Each line from the beginning of the entries below through the line that includes "none -> yellow brick D2:F2 level 2" must be returned exactly as given.

Scene edit records

┄┄┄┄┄┄┄┄┄┄

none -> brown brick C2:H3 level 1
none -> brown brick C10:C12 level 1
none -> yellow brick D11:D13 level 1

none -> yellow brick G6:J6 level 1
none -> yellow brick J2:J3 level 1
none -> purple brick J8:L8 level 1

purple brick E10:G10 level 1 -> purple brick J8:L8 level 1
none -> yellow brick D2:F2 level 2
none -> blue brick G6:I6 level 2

┄┄┄┄┄┄┄┄┄┄

Solution below
none -> brown brick C2:H3 level 1
none -> brown brick C10:C12 level 1
none -> yellow brick D11:D13 level 1

none -> yellow brick G6:J6 level 1
none -> yellow brick J2:J3 level 1
none -> purple brick J8:L8 level 1

purple brick E10:G10 level 1 -> purple brick J8:L8 level 1
none -> yellow brick D2:F2 level 2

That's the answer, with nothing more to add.